BEGIN EXERCISE MATERIALS

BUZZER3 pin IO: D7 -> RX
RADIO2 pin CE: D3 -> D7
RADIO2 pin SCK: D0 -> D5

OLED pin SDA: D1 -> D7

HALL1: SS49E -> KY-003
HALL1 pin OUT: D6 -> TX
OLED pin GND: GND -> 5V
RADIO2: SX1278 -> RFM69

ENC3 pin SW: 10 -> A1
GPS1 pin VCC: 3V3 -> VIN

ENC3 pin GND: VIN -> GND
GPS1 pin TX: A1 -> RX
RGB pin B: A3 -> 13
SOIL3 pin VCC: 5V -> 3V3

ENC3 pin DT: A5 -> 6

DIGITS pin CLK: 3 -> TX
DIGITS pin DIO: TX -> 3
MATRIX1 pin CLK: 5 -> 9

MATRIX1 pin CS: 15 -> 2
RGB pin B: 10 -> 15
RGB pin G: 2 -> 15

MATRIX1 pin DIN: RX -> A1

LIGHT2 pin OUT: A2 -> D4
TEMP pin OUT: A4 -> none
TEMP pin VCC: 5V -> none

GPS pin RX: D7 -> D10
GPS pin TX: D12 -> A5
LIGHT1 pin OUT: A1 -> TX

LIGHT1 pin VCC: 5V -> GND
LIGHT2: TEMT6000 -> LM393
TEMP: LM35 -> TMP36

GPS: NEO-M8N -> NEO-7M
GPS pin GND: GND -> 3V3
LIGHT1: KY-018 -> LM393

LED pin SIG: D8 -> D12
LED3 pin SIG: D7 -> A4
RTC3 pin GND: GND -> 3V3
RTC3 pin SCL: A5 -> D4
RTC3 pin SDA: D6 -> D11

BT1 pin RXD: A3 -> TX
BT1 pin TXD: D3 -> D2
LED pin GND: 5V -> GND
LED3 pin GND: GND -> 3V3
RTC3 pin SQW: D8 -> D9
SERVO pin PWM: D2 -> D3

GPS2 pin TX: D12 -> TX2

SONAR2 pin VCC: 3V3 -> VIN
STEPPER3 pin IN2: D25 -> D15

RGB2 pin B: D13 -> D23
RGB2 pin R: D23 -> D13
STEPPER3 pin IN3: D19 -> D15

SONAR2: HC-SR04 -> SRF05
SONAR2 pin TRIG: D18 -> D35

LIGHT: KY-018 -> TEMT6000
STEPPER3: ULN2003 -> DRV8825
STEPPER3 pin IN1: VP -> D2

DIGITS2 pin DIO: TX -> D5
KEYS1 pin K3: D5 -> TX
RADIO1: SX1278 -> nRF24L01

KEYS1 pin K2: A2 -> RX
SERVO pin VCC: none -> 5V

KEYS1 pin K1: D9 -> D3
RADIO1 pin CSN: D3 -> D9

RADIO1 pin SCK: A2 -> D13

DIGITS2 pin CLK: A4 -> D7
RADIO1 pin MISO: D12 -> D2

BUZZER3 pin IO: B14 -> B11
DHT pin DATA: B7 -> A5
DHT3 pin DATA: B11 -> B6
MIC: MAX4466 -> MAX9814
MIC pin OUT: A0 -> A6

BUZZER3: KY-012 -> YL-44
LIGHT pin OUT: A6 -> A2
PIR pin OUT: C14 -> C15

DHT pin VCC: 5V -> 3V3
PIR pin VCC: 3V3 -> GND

END EXERCISE MATERIALS

_REQUIRED ACTION_
The line containing "MATRIX1 pin DIN: RX -> A1" and every line after it, through the end of the records above: output exactly those, and nothing else.

_ANSWER AREA_
MATRIX1 pin DIN: RX -> A1

LIGHT2 pin OUT: A2 -> D4
TEMP pin OUT: A4 -> none
TEMP pin VCC: 5V -> none

GPS pin RX: D7 -> D10
GPS pin TX: D12 -> A5
LIGHT1 pin OUT: A1 -> TX

LIGHT1 pin VCC: 5V -> GND
LIGHT2: TEMT6000 -> LM393
TEMP: LM35 -> TMP36

GPS: NEO-M8N -> NEO-7M
GPS pin GND: GND -> 3V3
LIGHT1: KY-018 -> LM393

LED pin SIG: D8 -> D12
LED3 pin SIG: D7 -> A4
RTC3 pin GND: GND -> 3V3
RTC3 pin SCL: A5 -> D4
RTC3 pin SDA: D6 -> D11

BT1 pin RXD: A3 -> TX
BT1 pin TXD: D3 -> D2
LED pin GND: 5V -> GND
LED3 pin GND: GND -> 3V3
RTC3 pin SQW: D8 -> D9
SERVO pin PWM: D2 -> D3

GPS2 pin TX: D12 -> TX2

SONAR2 pin VCC: 3V3 -> VIN
STEPPER3 pin IN2: D25 -> D15

RGB2 pin B: D13 -> D23
RGB2 pin R: D23 -> D13
STEPPER3 pin IN3: D19 -> D15

SONAR2: HC-SR04 -> SRF05
SONAR2 pin TRIG: D18 -> D35

LIGHT: KY-018 -> TEMT6000
STEPPER3: ULN2003 -> DRV8825
STEPPER3 pin IN1: VP -> D2

DIGITS2 pin DIO: TX -> D5
KEYS1 pin K3: D5 -> TX
RADIO1: SX1278 -> nRF24L01

KEYS1 pin K2: A2 -> RX
SERVO pin VCC: none -> 5V

KEYS1 pin K1: D9 -> D3
RADIO1 pin CSN: D3 -> D9

RADIO1 pin SCK: A2 -> D13

DIGITS2 pin CLK: A4 -> D7
RADIO1 pin MISO: D12 -> D2

BUZZER3 pin IO: B14 -> B11
DHT pin DATA: B7 -> A5
DHT3 pin DATA: B11 -> B6
MIC: MAX4466 -> MAX9814
MIC pin OUT: A0 -> A6

BUZZER3: KY-012 -> YL-44
LIGHT pin OUT: A6 -> A2
PIR pin OUT: C14 -> C15

DHT pin VCC: 5V -> 3V3
PIR pin VCC: 3V3 -> GND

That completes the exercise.